Omit the pictures and copy the entries exactly.

Segment Start: Provided data

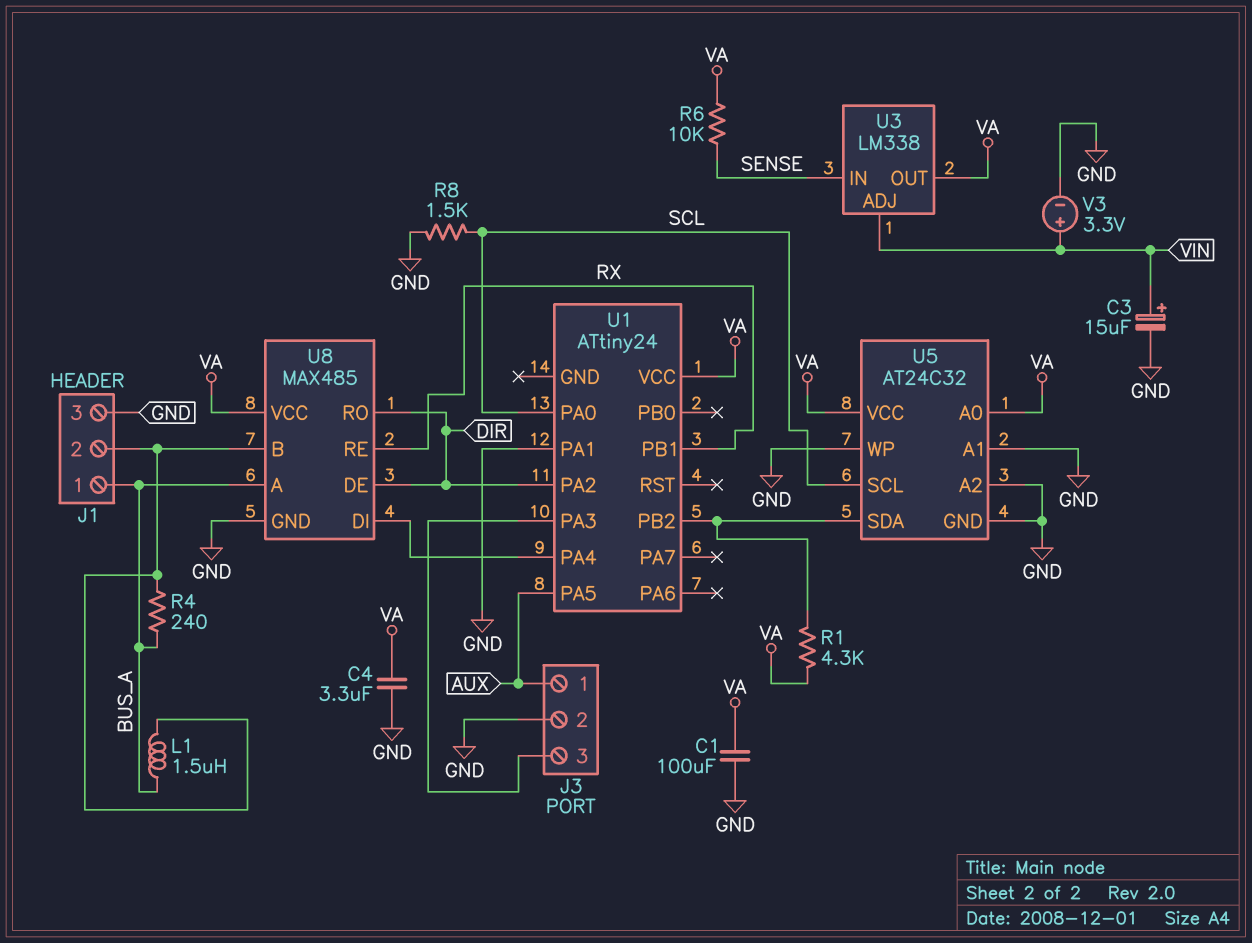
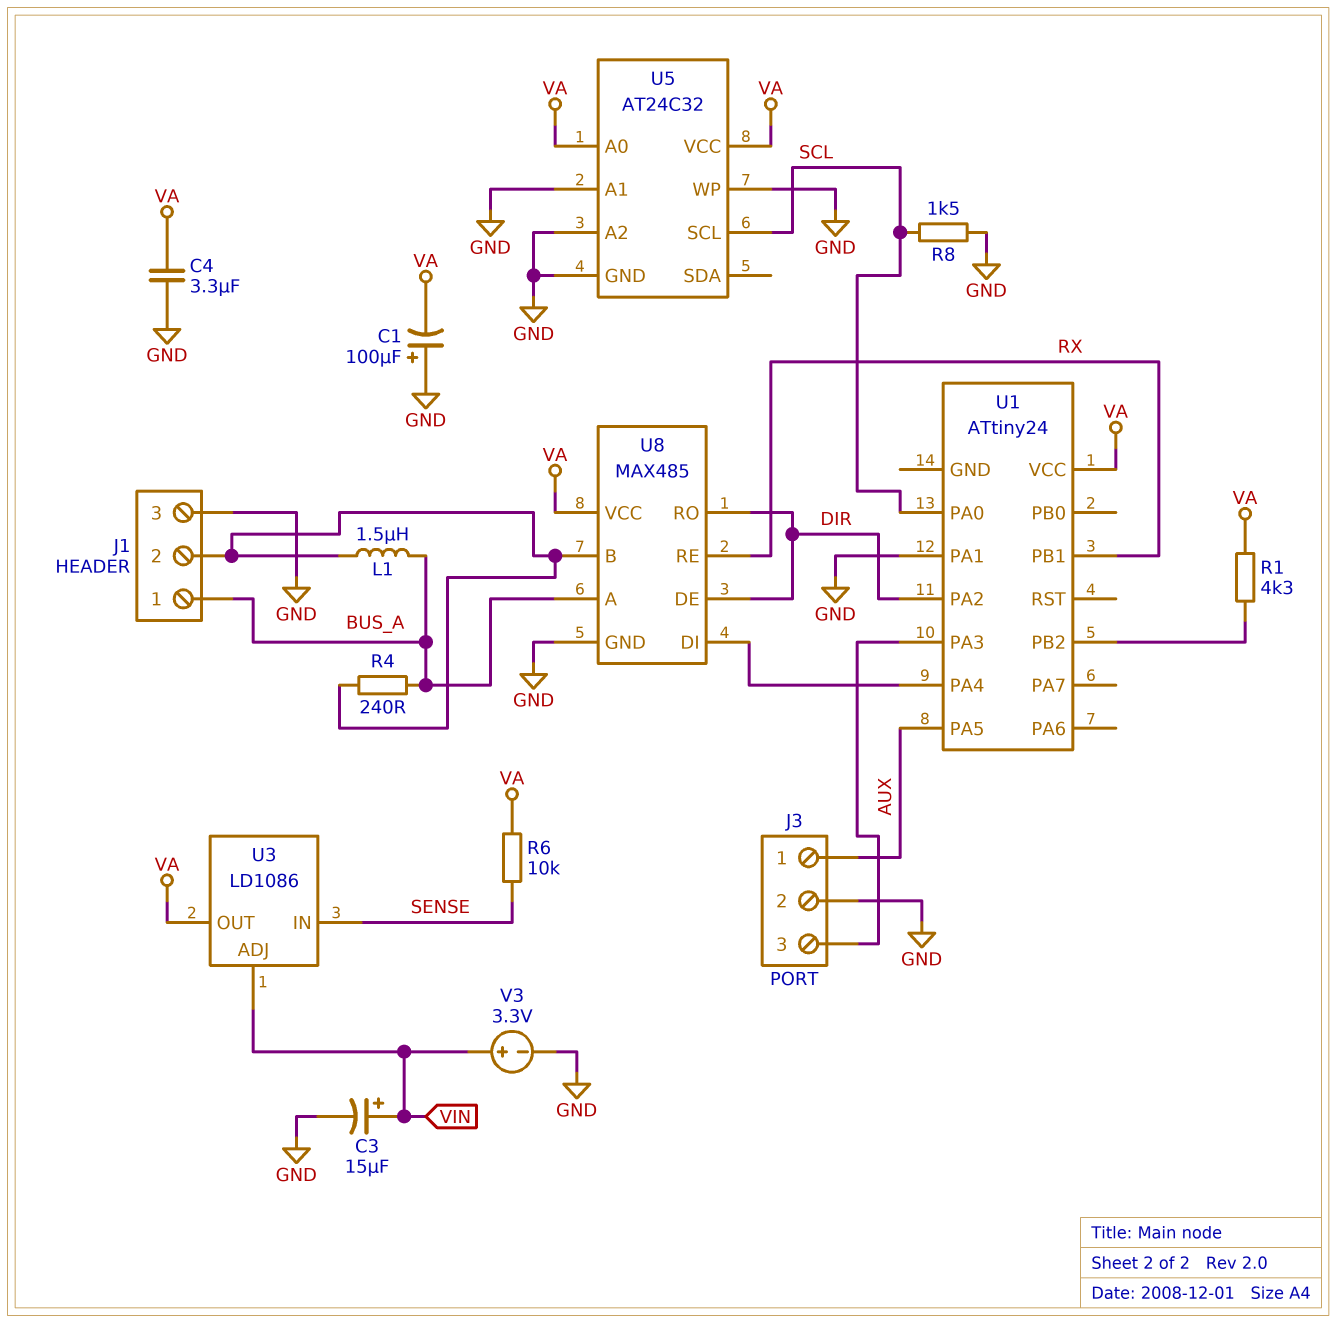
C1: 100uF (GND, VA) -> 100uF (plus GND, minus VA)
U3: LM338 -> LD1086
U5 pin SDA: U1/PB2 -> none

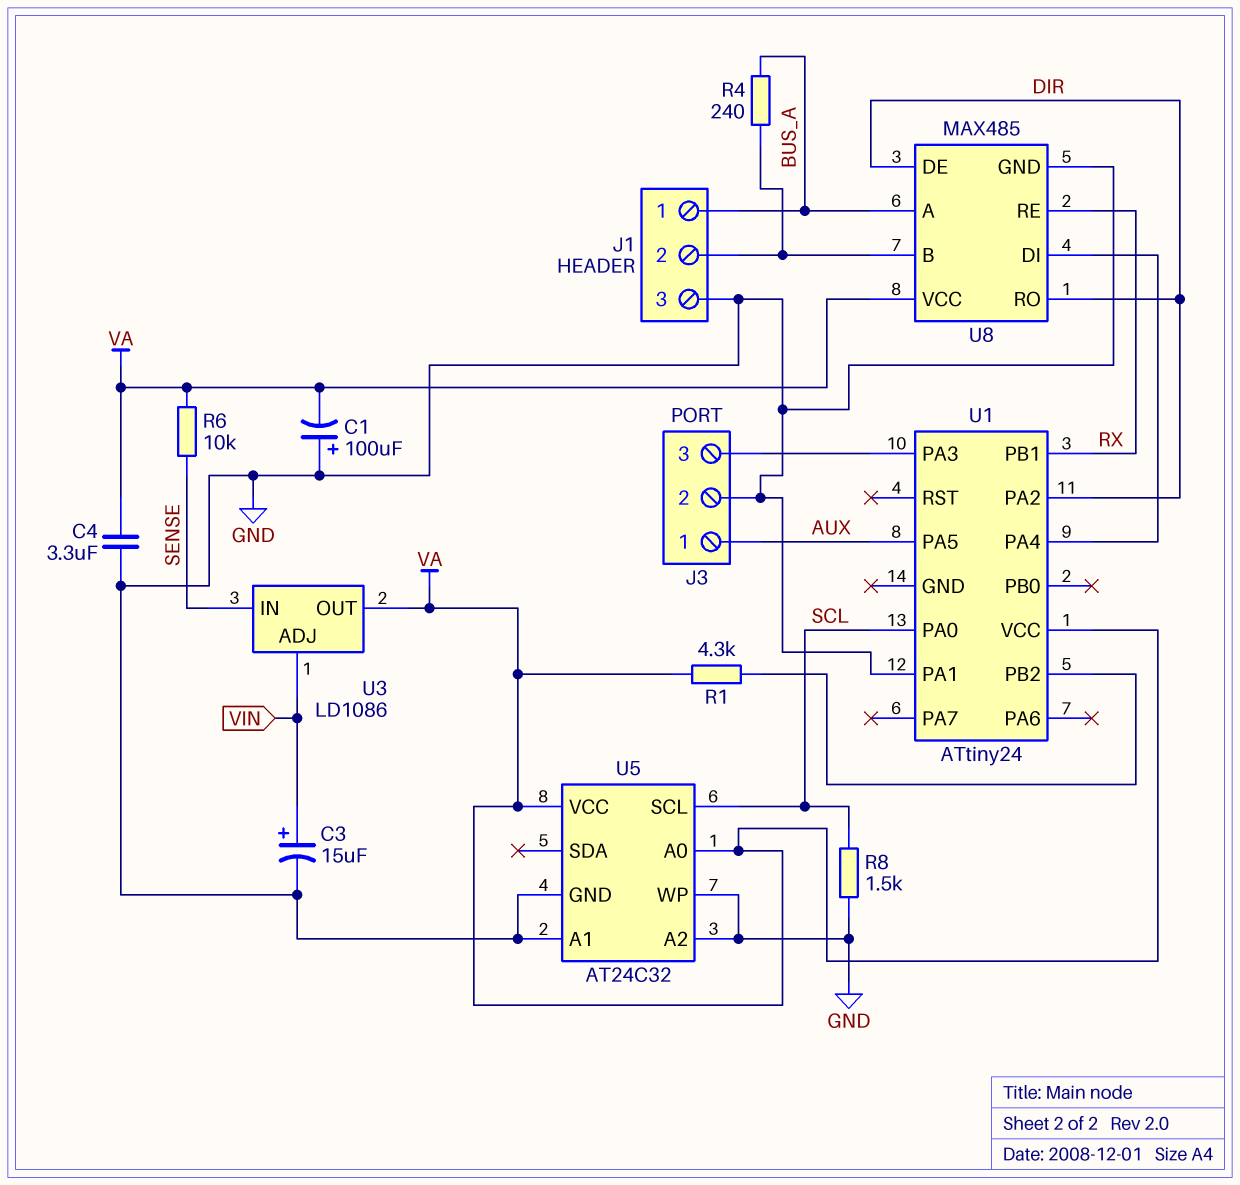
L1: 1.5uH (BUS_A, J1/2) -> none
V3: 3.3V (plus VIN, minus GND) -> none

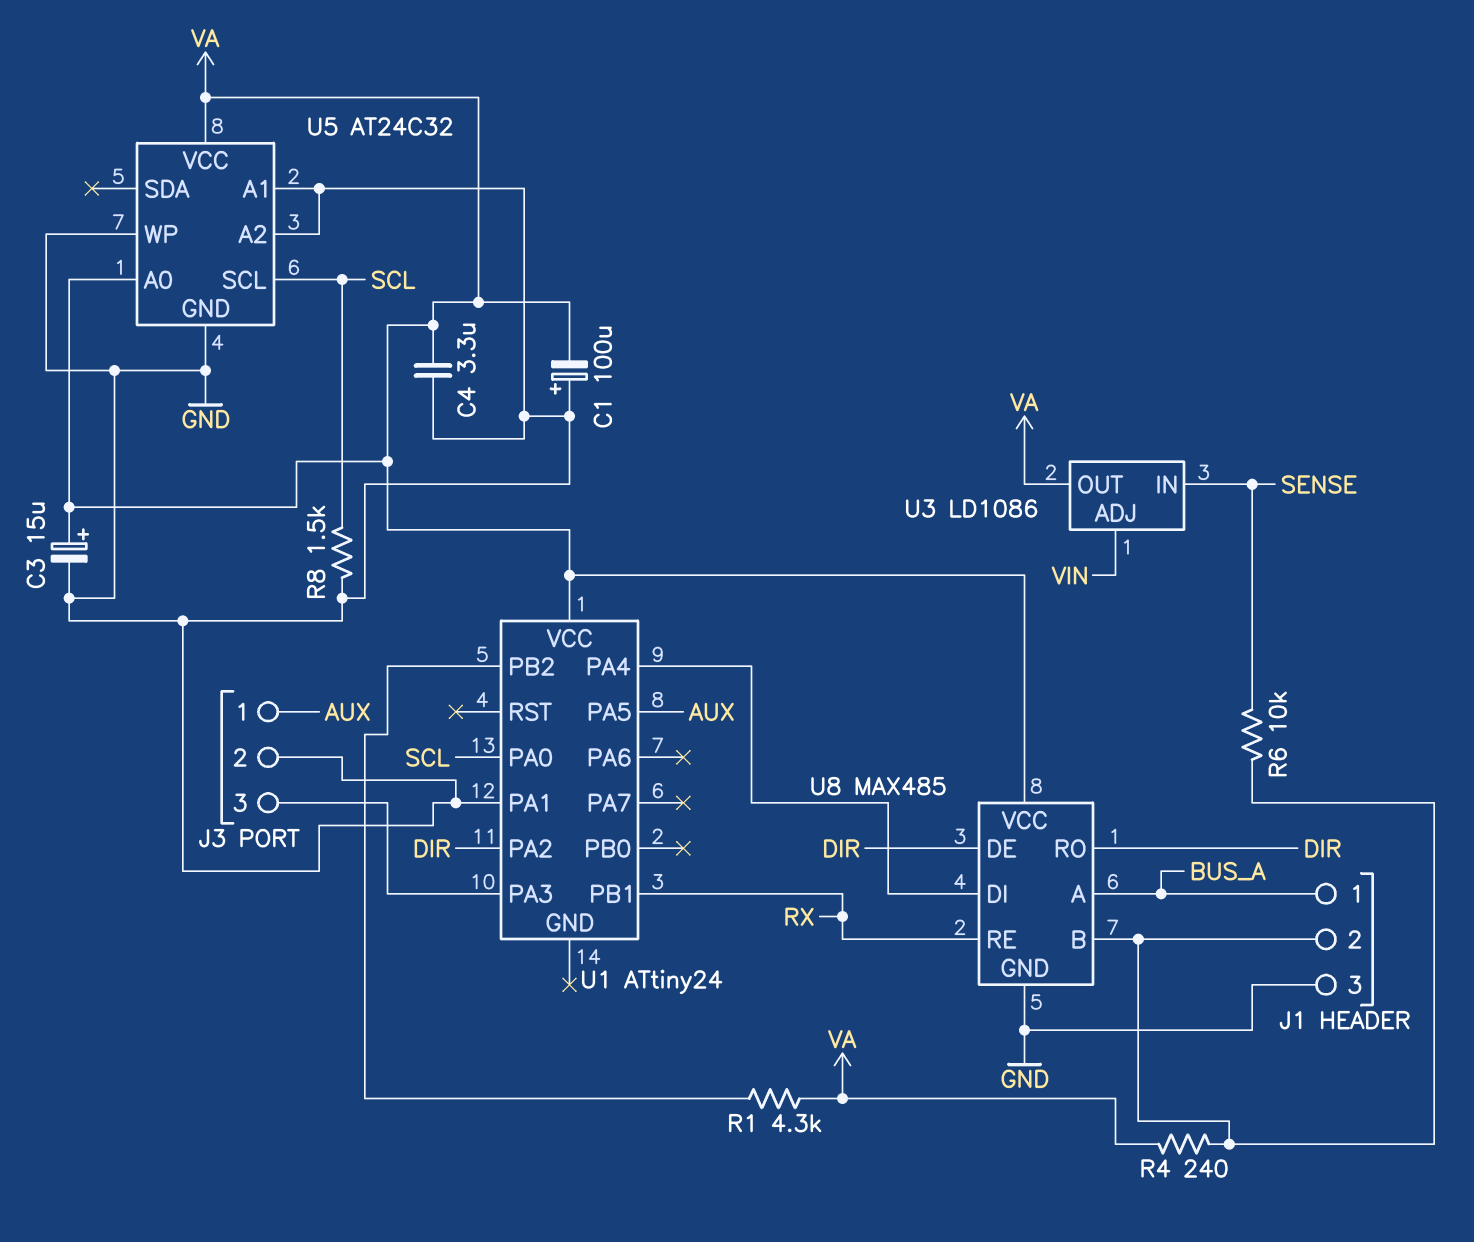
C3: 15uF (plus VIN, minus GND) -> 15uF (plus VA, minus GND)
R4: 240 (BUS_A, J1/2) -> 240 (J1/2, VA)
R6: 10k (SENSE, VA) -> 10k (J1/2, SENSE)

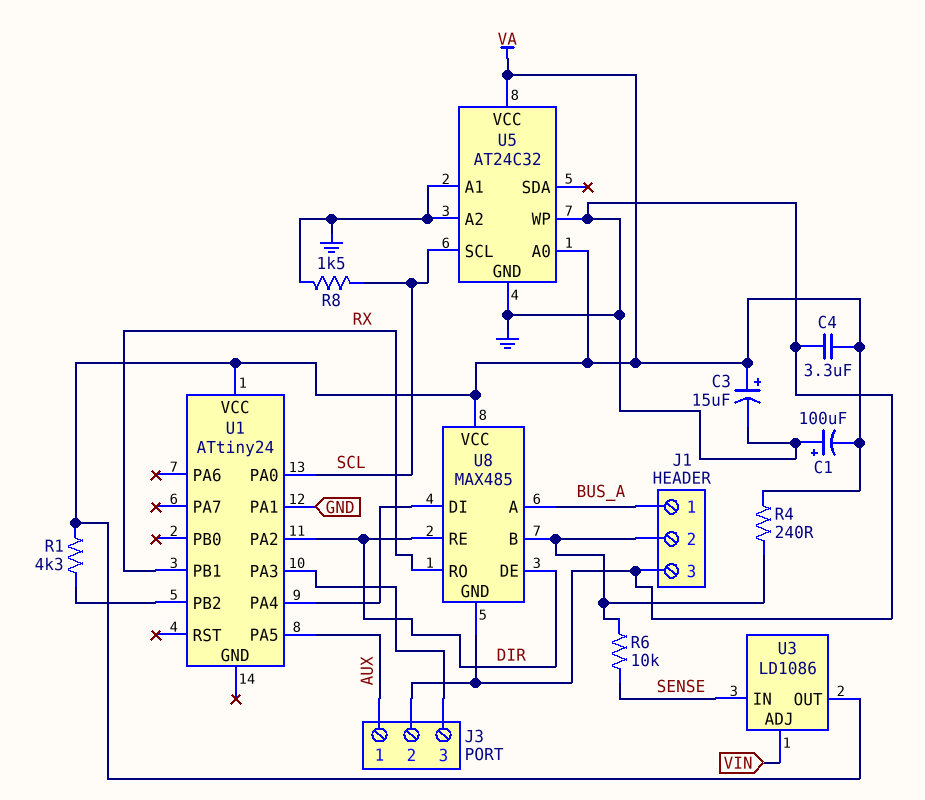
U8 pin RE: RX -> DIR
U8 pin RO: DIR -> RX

Segment End: Provided data

__Answer to this exercise__
C1: 100uF (GND, VA) -> 100uF (plus GND, minus VA)
U3: LM338 -> LD1086
U5 pin SDA: U1/PB2 -> none

L1: 1.5uH (BUS_A, J1/2) -> none
V3: 3.3V (plus VIN, minus GND) -> none

C3: 15uF (plus VIN, minus GND) -> 15uF (plus VA, minus GND)
R4: 240 (BUS_A, J1/2) -> 240 (J1/2, VA)
R6: 10k (SENSE, VA) -> 10k (J1/2, SENSE)

U8 pin RE: RX -> DIR
U8 pin RO: DIR -> RX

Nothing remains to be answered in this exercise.